Among the lines below, take the one holding "blue L-shape: moved 6 px down", the one holding "purple line: moved 27 px up", and all lines between them. Set them down exactly.

Collected data entries:
[Start of section]
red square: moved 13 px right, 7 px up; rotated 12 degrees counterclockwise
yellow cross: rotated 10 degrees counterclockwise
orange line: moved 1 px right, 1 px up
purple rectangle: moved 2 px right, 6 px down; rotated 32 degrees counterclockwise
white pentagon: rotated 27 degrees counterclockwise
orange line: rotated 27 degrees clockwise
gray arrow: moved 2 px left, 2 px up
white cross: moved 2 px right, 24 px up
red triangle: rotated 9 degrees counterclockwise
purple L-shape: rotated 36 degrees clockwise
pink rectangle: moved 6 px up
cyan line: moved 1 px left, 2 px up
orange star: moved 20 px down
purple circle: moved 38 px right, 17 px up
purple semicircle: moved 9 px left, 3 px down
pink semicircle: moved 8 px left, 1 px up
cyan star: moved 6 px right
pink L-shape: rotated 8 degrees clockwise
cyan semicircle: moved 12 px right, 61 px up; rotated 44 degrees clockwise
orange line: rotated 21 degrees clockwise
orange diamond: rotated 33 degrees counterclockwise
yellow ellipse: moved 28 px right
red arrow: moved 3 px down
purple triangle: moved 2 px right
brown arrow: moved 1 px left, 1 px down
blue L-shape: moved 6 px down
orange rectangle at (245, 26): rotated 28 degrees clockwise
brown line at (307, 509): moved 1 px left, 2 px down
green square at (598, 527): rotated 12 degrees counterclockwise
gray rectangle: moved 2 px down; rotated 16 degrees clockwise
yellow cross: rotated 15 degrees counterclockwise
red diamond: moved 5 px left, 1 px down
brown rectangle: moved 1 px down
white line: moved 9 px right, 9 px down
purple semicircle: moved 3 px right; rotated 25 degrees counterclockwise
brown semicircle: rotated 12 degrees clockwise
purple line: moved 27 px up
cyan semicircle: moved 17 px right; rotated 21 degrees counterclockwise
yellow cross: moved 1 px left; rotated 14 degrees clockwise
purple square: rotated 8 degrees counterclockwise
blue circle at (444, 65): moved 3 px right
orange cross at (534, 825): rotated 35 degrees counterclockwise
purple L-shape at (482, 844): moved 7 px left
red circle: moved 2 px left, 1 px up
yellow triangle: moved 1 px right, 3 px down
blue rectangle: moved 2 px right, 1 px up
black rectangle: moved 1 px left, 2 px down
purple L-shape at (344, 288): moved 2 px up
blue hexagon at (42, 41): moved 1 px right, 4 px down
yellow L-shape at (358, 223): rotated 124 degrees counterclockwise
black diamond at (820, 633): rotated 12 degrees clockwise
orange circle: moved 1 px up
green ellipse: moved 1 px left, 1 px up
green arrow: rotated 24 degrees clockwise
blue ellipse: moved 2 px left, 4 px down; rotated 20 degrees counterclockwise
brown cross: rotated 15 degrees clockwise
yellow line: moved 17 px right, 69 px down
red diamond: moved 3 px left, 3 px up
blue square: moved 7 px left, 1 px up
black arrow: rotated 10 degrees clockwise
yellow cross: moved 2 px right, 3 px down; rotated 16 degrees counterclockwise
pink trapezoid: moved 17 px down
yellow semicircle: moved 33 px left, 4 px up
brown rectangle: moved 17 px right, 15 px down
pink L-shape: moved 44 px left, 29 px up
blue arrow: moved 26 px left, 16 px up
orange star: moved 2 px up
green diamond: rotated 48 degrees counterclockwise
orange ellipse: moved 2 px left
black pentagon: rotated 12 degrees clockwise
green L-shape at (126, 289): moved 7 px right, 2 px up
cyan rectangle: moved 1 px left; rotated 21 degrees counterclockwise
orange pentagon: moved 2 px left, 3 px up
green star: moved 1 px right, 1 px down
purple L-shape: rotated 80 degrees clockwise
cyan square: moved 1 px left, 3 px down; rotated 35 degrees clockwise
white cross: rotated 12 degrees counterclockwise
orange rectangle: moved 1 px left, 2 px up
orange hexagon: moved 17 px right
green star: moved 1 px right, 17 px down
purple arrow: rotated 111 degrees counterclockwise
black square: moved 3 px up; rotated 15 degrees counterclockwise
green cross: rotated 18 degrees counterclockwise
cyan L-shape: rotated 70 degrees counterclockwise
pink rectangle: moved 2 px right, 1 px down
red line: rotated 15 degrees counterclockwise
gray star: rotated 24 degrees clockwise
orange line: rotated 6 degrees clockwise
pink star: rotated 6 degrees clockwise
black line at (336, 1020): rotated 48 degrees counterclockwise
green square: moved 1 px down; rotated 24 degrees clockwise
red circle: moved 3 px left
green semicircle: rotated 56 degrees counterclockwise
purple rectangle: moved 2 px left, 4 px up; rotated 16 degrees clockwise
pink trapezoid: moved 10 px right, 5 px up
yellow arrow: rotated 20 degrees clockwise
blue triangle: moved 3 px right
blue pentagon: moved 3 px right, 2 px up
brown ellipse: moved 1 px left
[End of section]
— ANSWER TO THIS TASK —
blue L-shape: moved 6 px down
orange rectangle at (245, 26): rotated 28 degrees clockwise
brown line at (307, 509): moved 1 px left, 2 px down
green square at (598, 527): rotated 12 degrees counterclockwise
gray rectangle: moved 2 px down; rotated 16 degrees clockwise
yellow cross: rotated 15 degrees counterclockwise
red diamond: moved 5 px left, 1 px down
brown rectangle: moved 1 px down
white line: moved 9 px right, 9 px down
purple semicircle: moved 3 px right; rotated 25 degrees counterclockwise
brown semicircle: rotated 12 degrees clockwise
purple line: moved 27 px up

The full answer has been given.